The data
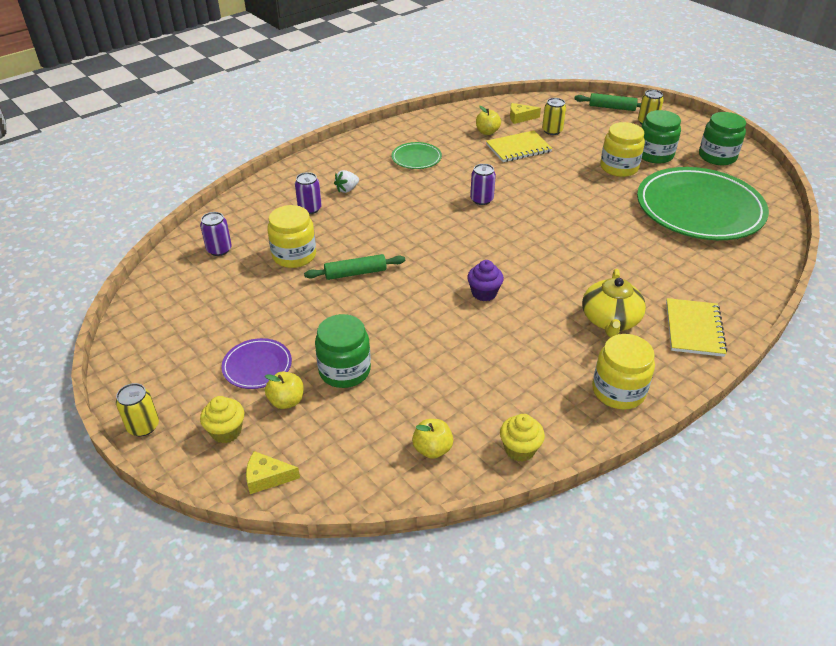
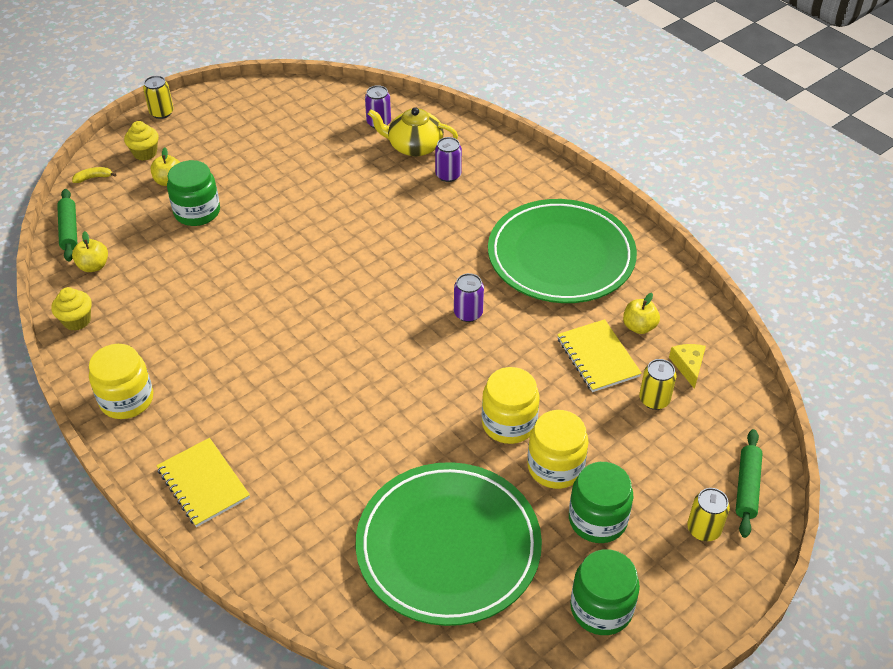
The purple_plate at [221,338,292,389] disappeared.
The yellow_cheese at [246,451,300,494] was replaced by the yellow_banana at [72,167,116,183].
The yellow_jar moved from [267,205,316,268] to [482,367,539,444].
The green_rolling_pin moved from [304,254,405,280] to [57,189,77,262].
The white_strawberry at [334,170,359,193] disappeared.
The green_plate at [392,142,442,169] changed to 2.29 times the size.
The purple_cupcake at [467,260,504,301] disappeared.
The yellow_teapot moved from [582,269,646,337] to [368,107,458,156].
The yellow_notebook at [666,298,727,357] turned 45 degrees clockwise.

The task
Please reproduce, word for word, every line from the line with "The yellow_cheese at" to the final line above, including both ends.

Solution for this exercise
The yellow_cheese at [246,451,300,494] was replaced by the yellow_banana at [72,167,116,183].
The yellow_jar moved from [267,205,316,268] to [482,367,539,444].
The green_rolling_pin moved from [304,254,405,280] to [57,189,77,262].
The white_strawberry at [334,170,359,193] disappeared.
The green_plate at [392,142,442,169] changed to 2.29 times the size.
The purple_cupcake at [467,260,504,301] disappeared.
The yellow_teapot moved from [582,269,646,337] to [368,107,458,156].
The yellow_notebook at [666,298,727,357] turned 45 degrees clockwise.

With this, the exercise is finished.